* Problem *
Emit a verbatim copy of the lines below from the line with "The camera went 160" through the line with "The camera went 150", excluding pictures and everything outside that range.

* Supplied records *
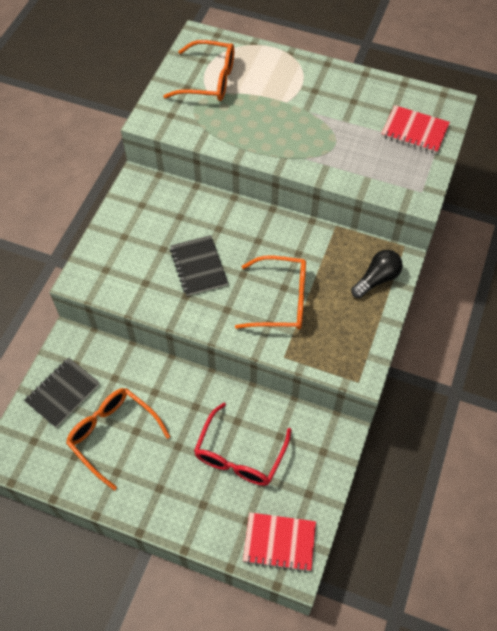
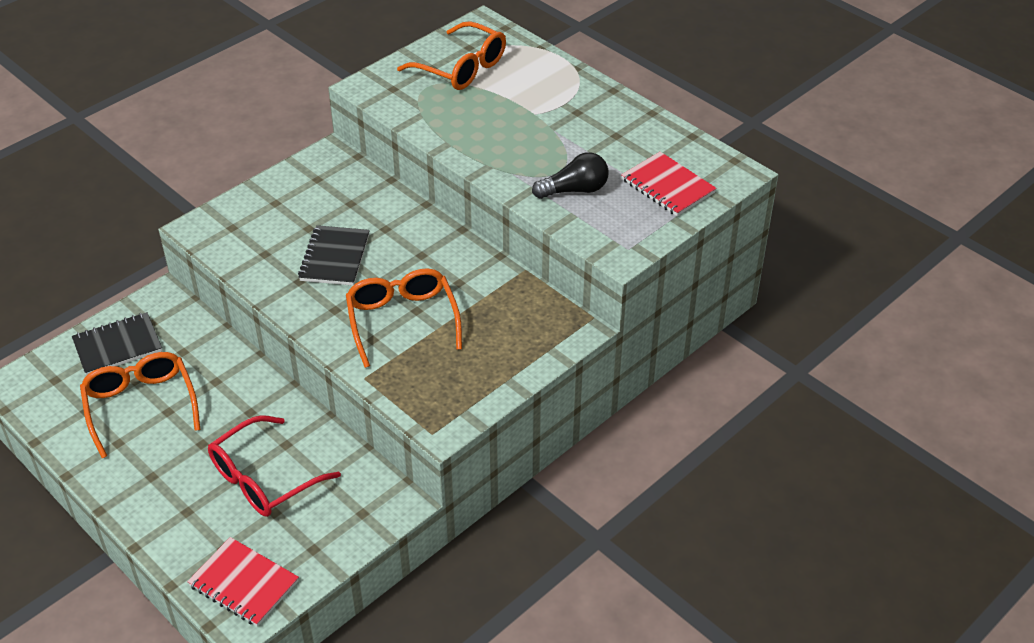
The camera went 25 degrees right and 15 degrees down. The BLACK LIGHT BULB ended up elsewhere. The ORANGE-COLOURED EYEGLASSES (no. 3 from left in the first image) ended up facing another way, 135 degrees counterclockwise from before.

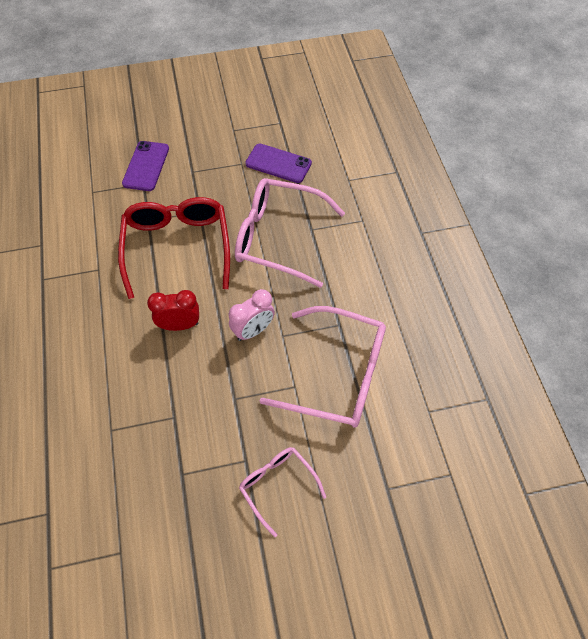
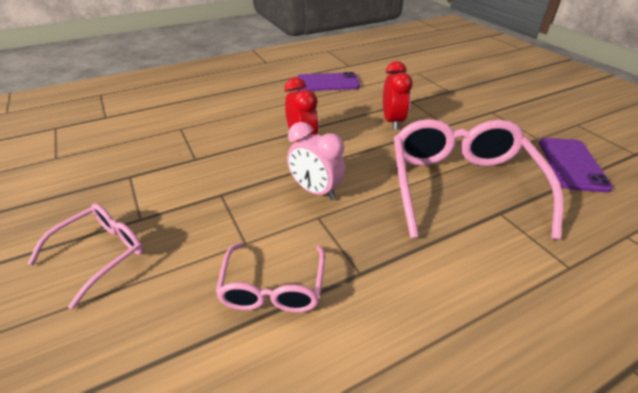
The camera went 75 degrees right and 20 degrees down. The PURPLE SMARTPHONE (no. 1 from left) ended up elsewhere. Where the RED EYEGLASSES stood, the RED CLOCK (no. 2 from left) came to stand. The size of the ROSY EYEGLASSES (no. 3 from left in the first image) changed by a factor of 0.54.

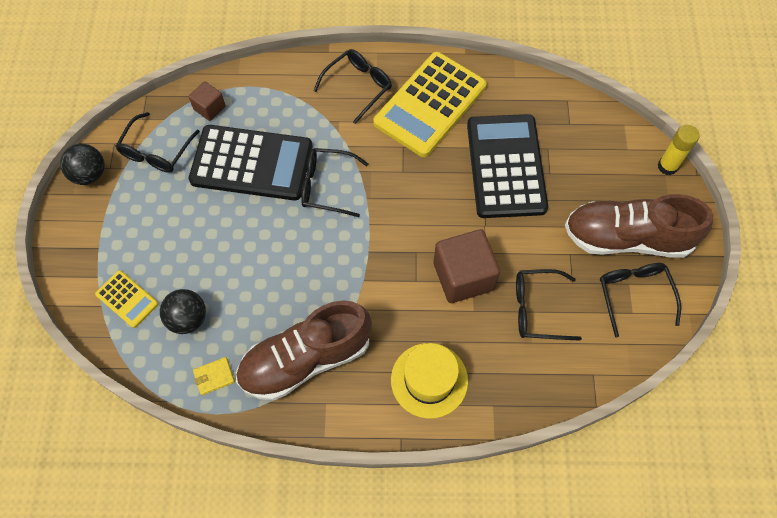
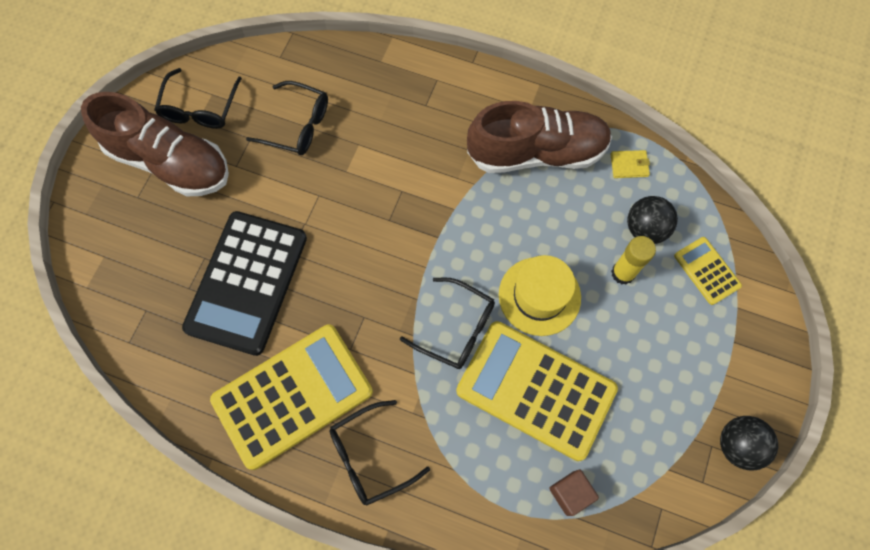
The camera went 160 degrees left and 5 degrees up. The second view lost the BLACK EYEGLASSES (no. 1 from left). The second view lost the DARK BROWN CUBE (no. 2 from left). The BRIGHT YELLOW TOP HAT ended up elsewhere. The BRIGHT YELLOW STICK OF GLUE ended up elsewhere. What was the BLACK CALCULATOR (no. 1 from left) turned into the BRIGHT YELLOW CALCULATOR (no. 2 from left).

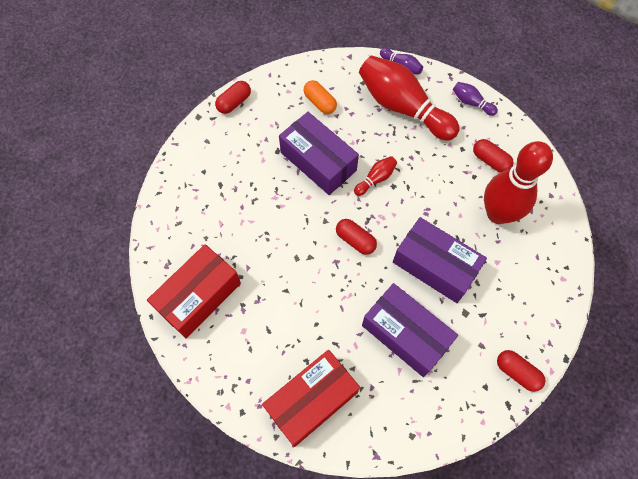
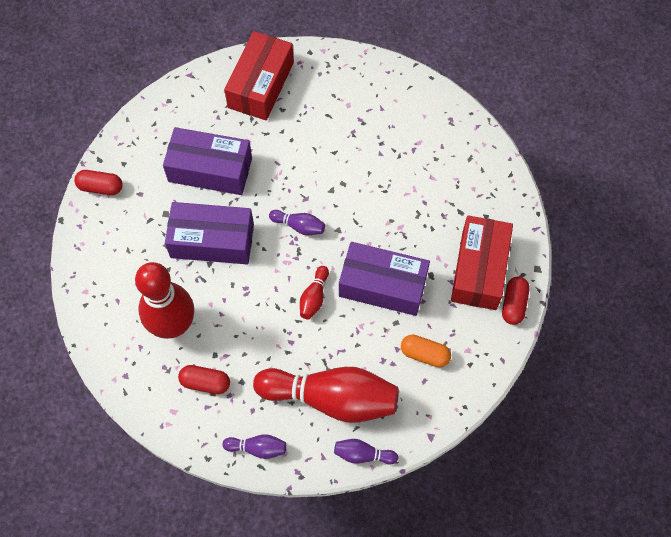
The camera went 150 degrees right and 0 degrees up. The RED PACKAGE (no. 1 from left in the first image) ended up elsewhere. Where the RED PILL SHAPE (no. 2 from left) stood, the PURPLE SKITTLE (no. 2 from left) came to stand.

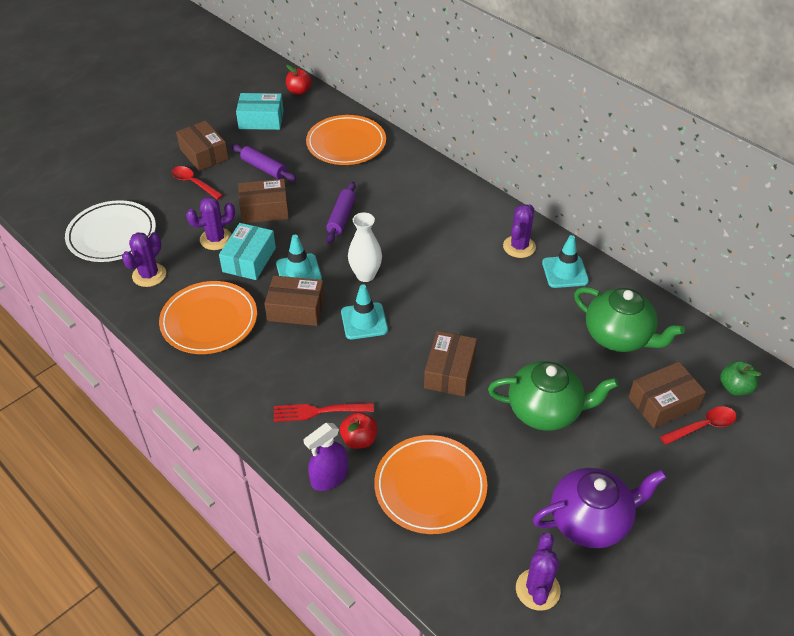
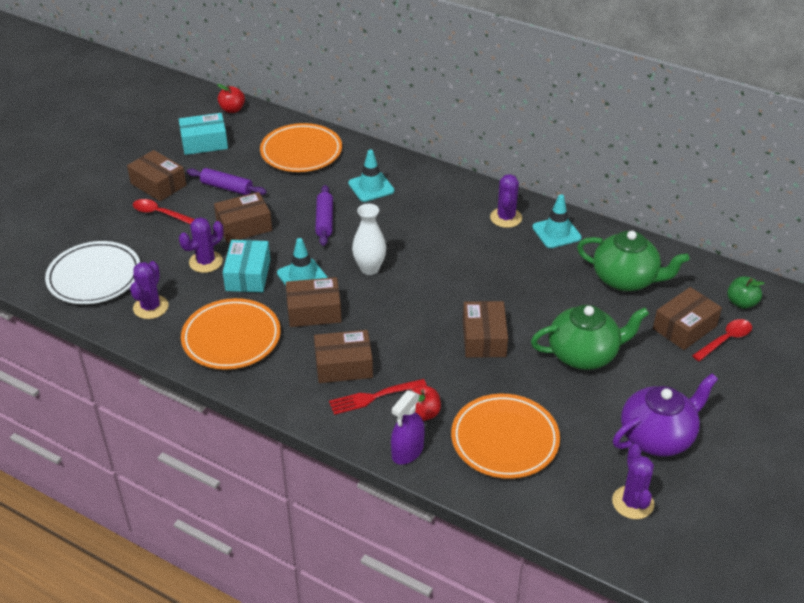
The camera went 15 degrees left and 5 degrees down. The second view gained the DARK BROWN PACKAGE (no. 4 from left). The AQUA SAFETY CONE (no. 2 from left) ended up elsewhere.

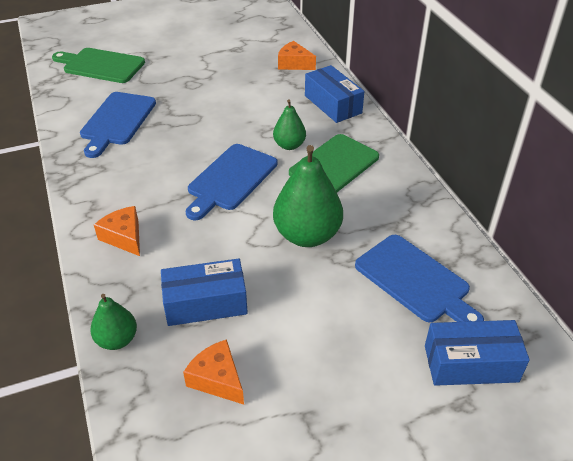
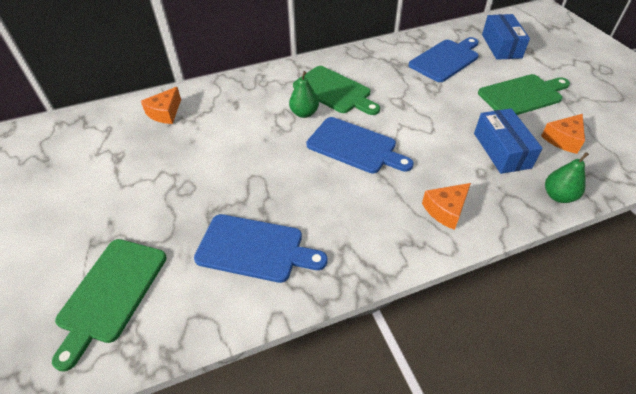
The camera went 90 degrees left and 5 degrees up. The second view lost the LEAF-GREEN PEAR (no. 3 from left). The second view lost the COBALT PACKAGE (no. 2 from left). The second view gained the LEAF-GREEN BREAD BOARD (no. 3 from left).

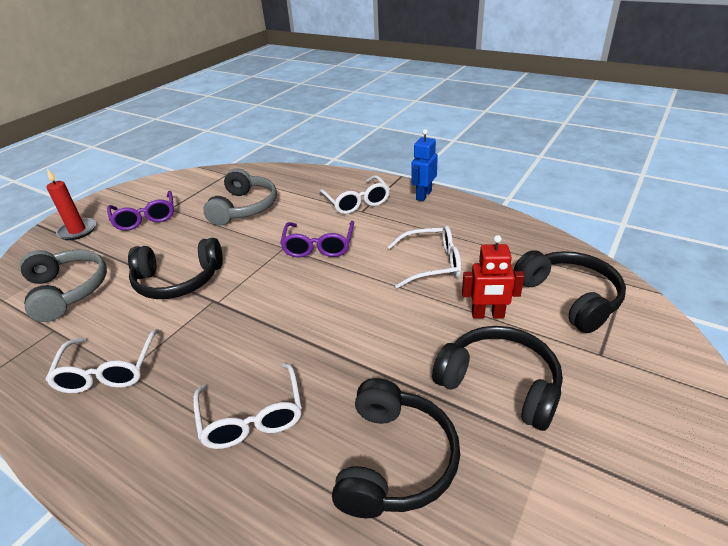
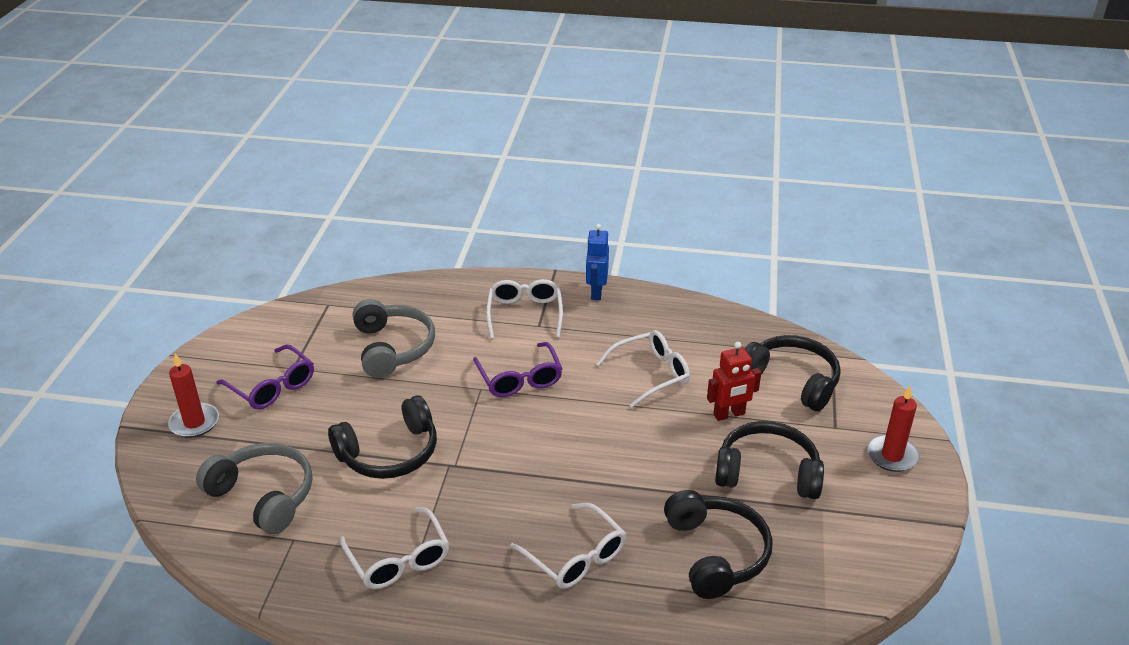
The camera went 25 degrees left and 0 degrees up. The second view gained the RED WAX CANDLE (no. 2 from left). The WHITE EYEGLASSES (no. 3 from left in the first image) ended up facing another way, 135 degrees counterclockwise from before.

* Output below *
The camera went 160 degrees left and 5 degrees up. The second view lost the BLACK EYEGLASSES (no. 1 from left). The second view lost the DARK BROWN CUBE (no. 2 from left). The BRIGHT YELLOW TOP HAT ended up elsewhere. The BRIGHT YELLOW STICK OF GLUE ended up elsewhere. What was the BLACK CALCULATOR (no. 1 from left) turned into the BRIGHT YELLOW CALCULATOR (no. 2 from left).

The camera went 150 degrees right and 0 degrees up. The RED PACKAGE (no. 1 from left in the first image) ended up elsewhere. Where the RED PILL SHAPE (no. 2 from left) stood, the PURPLE SKITTLE (no. 2 from left) came to stand.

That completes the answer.